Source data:
■ ■ ■ ■ ■ ■ ■

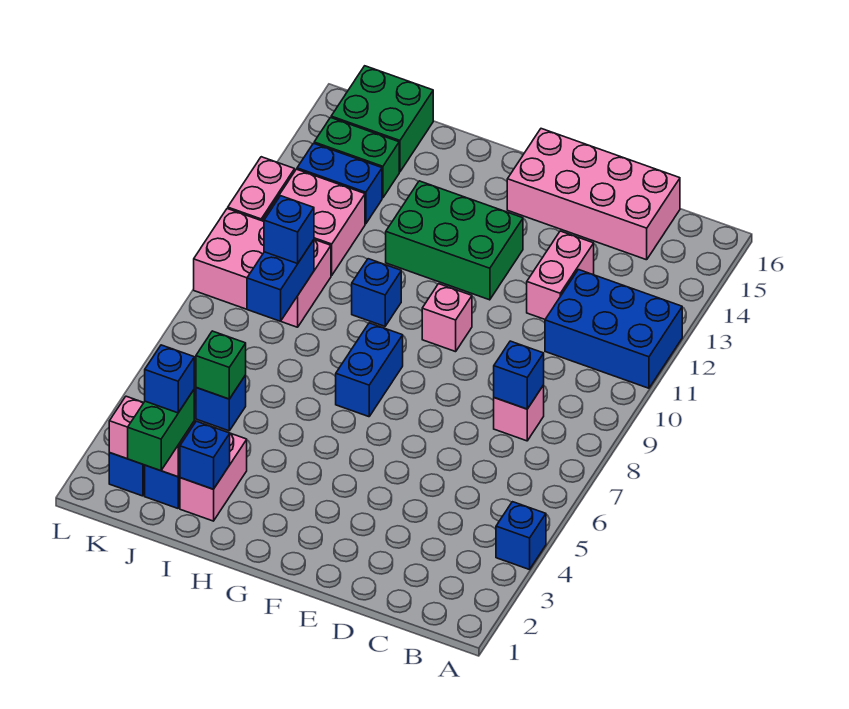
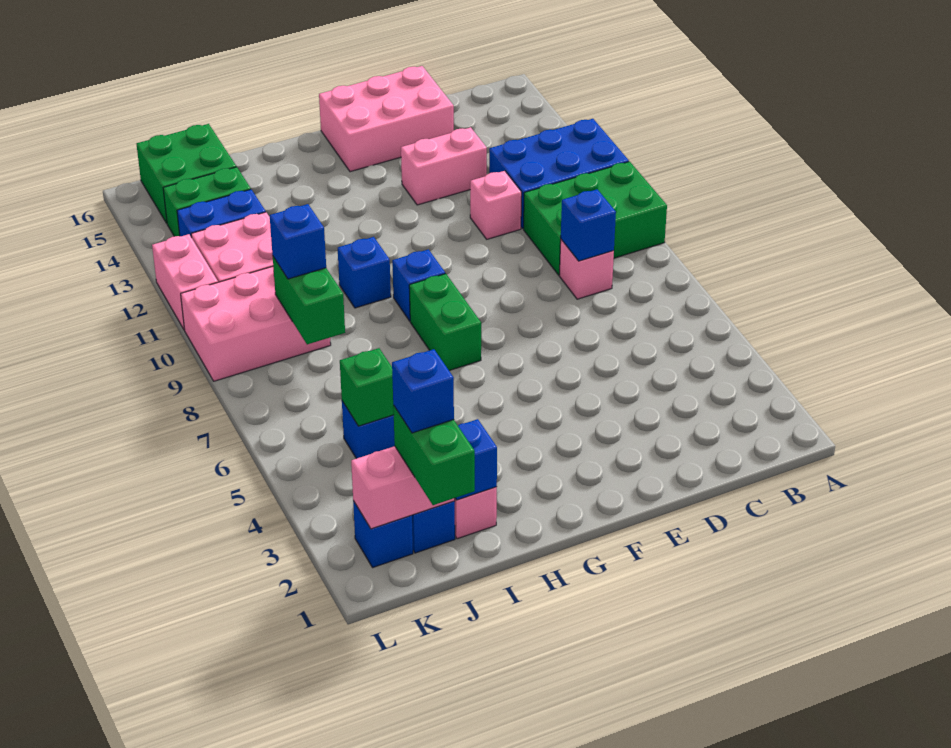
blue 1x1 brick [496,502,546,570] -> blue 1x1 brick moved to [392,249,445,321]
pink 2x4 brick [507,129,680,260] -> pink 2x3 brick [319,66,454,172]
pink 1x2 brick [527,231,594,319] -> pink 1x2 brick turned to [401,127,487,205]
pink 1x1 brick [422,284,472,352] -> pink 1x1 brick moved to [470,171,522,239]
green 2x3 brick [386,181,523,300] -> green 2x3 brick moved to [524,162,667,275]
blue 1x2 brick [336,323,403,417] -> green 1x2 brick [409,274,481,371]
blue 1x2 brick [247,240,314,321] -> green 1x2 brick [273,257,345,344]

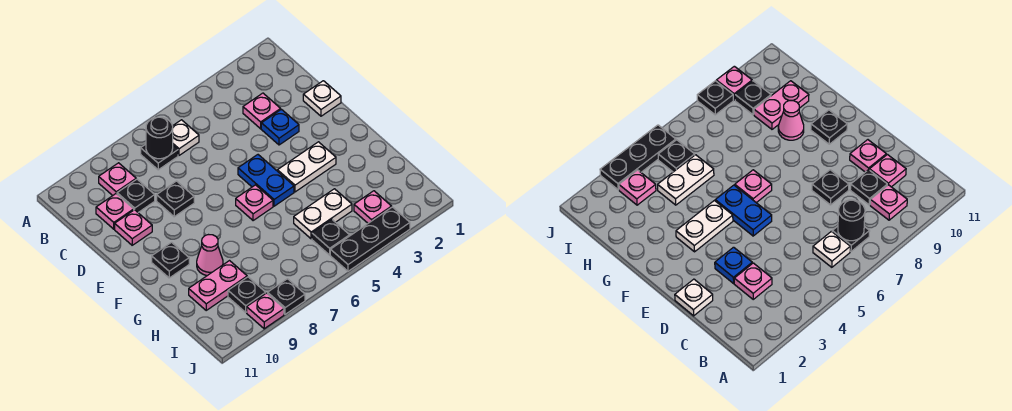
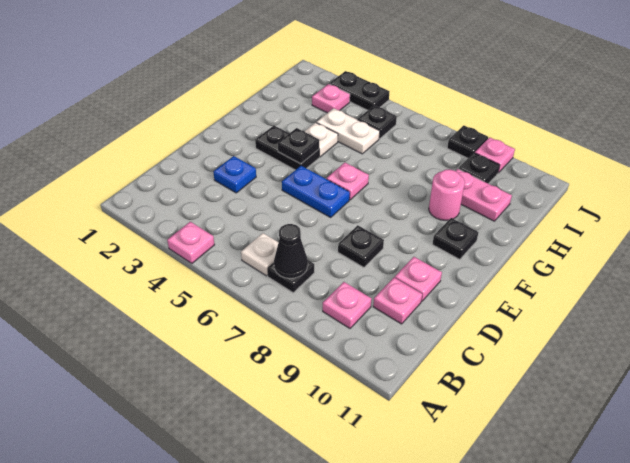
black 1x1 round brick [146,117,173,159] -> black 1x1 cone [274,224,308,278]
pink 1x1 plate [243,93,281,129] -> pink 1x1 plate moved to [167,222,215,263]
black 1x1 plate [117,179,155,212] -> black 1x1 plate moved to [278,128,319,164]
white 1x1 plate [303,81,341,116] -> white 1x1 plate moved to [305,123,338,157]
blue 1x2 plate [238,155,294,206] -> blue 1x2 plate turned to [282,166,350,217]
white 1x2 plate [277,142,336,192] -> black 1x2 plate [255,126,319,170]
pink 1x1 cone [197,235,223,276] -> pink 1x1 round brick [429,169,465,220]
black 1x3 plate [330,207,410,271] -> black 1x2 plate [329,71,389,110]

■ ■ ■ ■ ■ ■ ■

*TASK TO COMPLETE:*
A word-for-word copy of the entries is needed, with no pictures in it.

*RESULT OF THIS EXERCISE:*
blue 1x1 brick [496,502,546,570] -> blue 1x1 brick moved to [392,249,445,321]
pink 2x4 brick [507,129,680,260] -> pink 2x3 brick [319,66,454,172]
pink 1x2 brick [527,231,594,319] -> pink 1x2 brick turned to [401,127,487,205]
pink 1x1 brick [422,284,472,352] -> pink 1x1 brick moved to [470,171,522,239]
green 2x3 brick [386,181,523,300] -> green 2x3 brick moved to [524,162,667,275]
blue 1x2 brick [336,323,403,417] -> green 1x2 brick [409,274,481,371]
blue 1x2 brick [247,240,314,321] -> green 1x2 brick [273,257,345,344]

black 1x1 round brick [146,117,173,159] -> black 1x1 cone [274,224,308,278]
pink 1x1 plate [243,93,281,129] -> pink 1x1 plate moved to [167,222,215,263]
black 1x1 plate [117,179,155,212] -> black 1x1 plate moved to [278,128,319,164]
white 1x1 plate [303,81,341,116] -> white 1x1 plate moved to [305,123,338,157]
blue 1x2 plate [238,155,294,206] -> blue 1x2 plate turned to [282,166,350,217]
white 1x2 plate [277,142,336,192] -> black 1x2 plate [255,126,319,170]
pink 1x1 cone [197,235,223,276] -> pink 1x1 round brick [429,169,465,220]
black 1x3 plate [330,207,410,271] -> black 1x2 plate [329,71,389,110]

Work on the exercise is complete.